- _Task description_: One range is to be output from the listing below, exactly as written: the line with "(532, 529) = (810, 278): pink camera -> none" to the line with "(632, 212) = (427, 195): pink fork -> none", both kept.

- _Available data_:
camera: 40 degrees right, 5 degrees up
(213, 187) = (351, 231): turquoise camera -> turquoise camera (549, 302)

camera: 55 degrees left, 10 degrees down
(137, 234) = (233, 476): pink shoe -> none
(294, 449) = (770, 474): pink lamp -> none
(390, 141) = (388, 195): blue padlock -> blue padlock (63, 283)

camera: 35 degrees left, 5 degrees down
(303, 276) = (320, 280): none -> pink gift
...
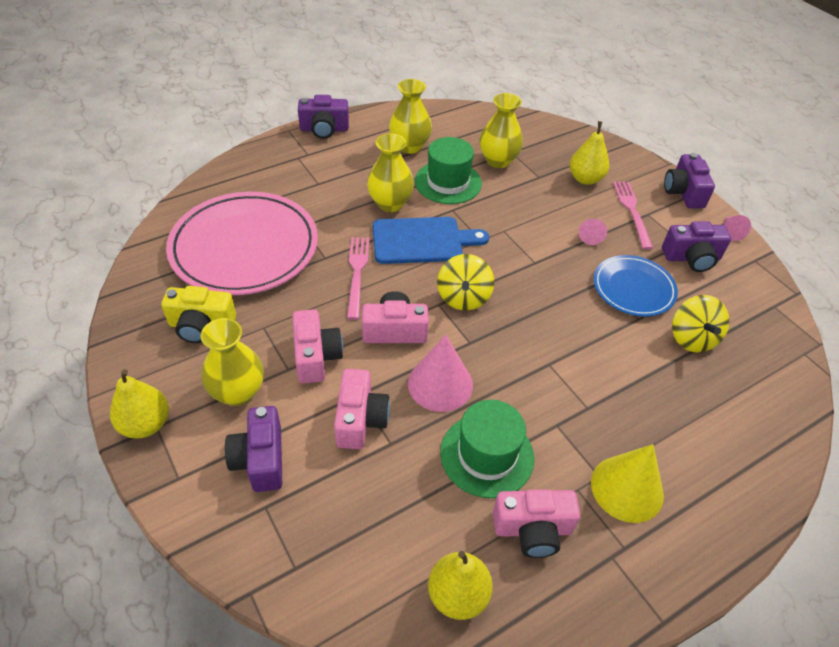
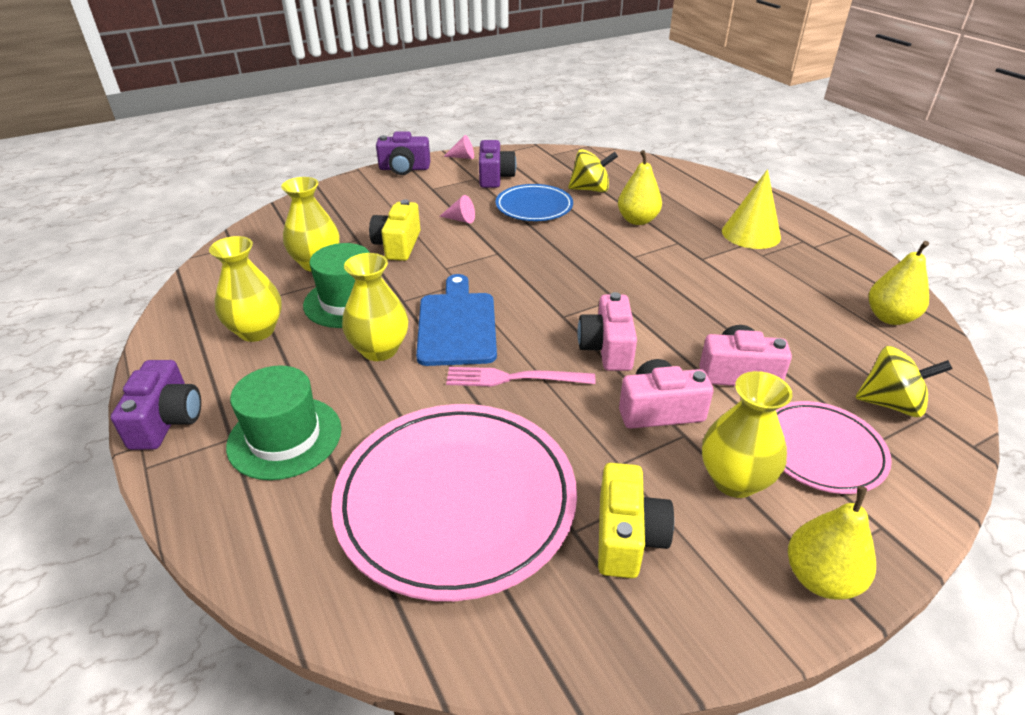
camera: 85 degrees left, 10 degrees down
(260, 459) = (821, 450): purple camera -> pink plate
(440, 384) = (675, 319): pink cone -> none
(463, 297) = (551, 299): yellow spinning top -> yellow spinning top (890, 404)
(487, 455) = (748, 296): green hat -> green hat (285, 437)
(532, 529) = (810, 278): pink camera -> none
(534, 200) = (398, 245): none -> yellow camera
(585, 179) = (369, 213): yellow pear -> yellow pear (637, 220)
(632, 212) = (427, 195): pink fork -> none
...
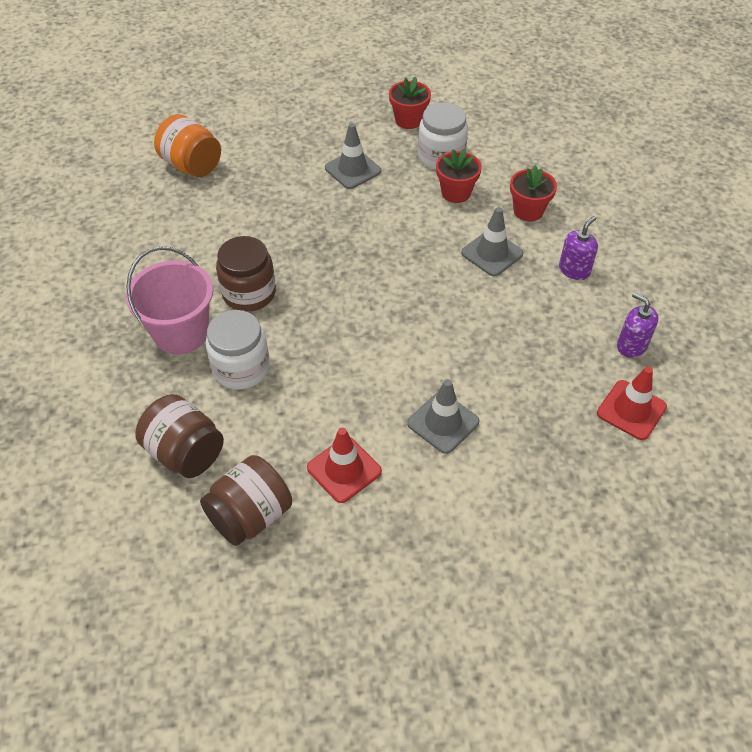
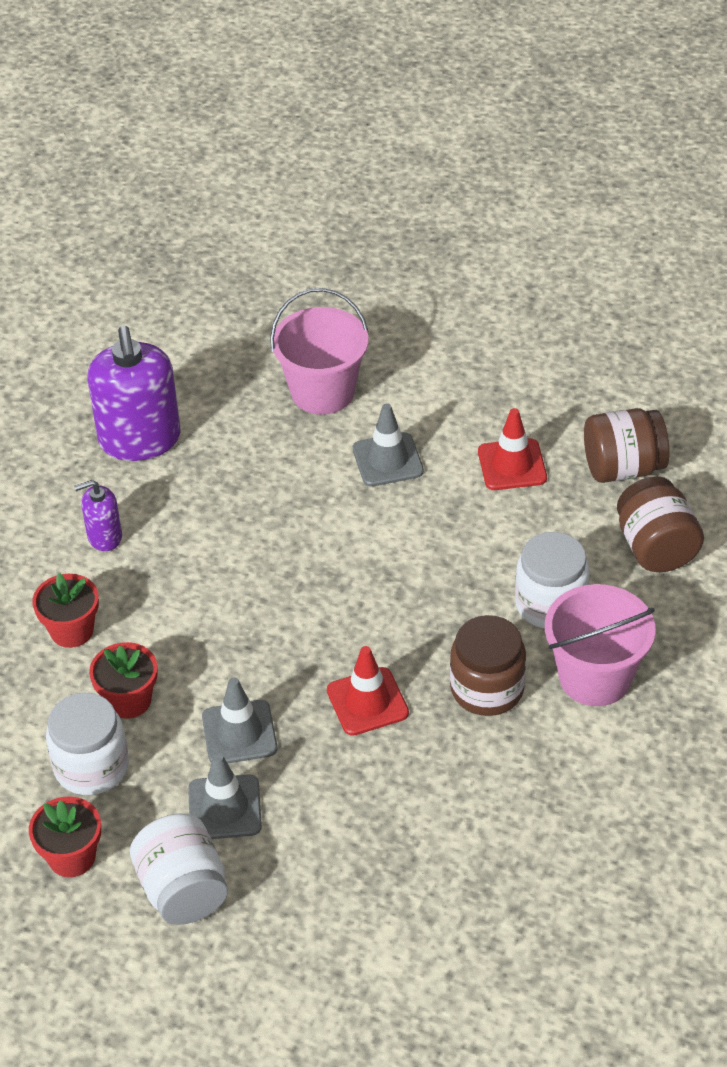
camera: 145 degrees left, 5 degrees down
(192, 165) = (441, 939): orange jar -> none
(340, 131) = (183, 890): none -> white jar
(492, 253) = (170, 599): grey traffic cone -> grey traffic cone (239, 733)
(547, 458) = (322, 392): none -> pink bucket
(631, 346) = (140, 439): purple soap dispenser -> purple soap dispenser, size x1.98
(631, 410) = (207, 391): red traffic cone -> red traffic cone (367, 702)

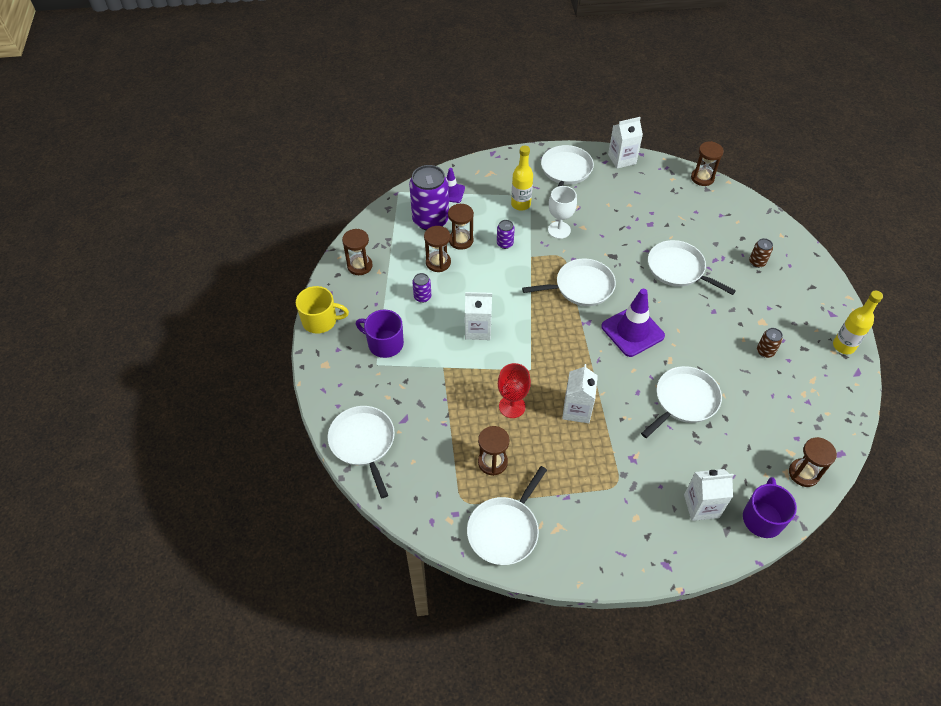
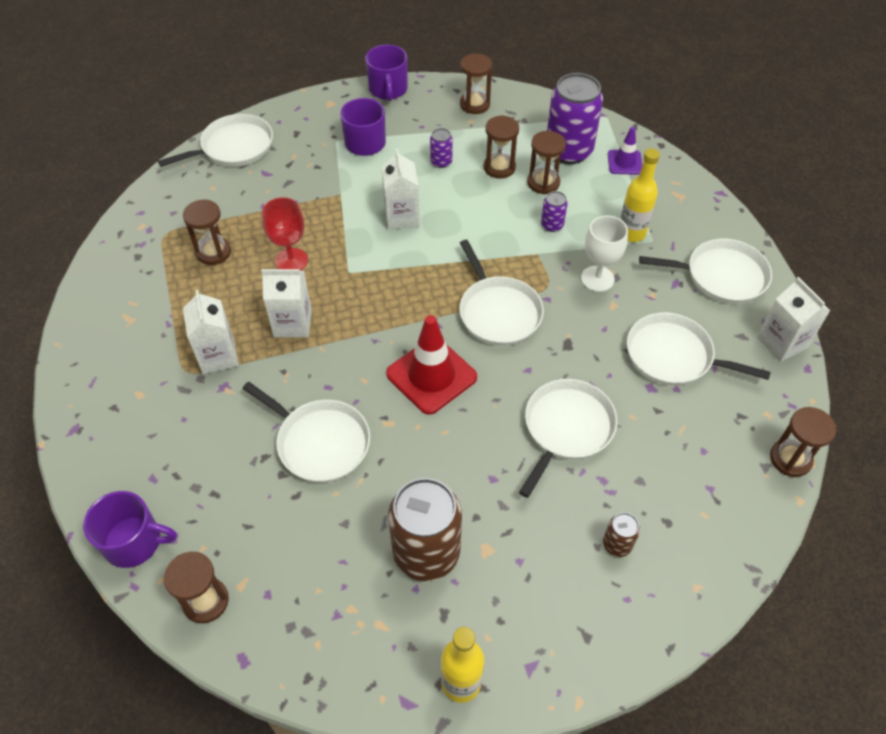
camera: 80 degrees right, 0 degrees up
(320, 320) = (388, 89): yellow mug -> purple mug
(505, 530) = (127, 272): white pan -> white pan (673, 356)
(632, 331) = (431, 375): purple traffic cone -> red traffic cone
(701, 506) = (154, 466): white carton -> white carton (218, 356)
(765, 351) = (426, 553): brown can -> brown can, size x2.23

- _Output for this task_:
(532, 529) = (810, 278): pink camera -> none
(534, 200) = (398, 245): none -> yellow camera
(585, 179) = (369, 213): yellow pear -> yellow pear (637, 220)
(632, 212) = (427, 195): pink fork -> none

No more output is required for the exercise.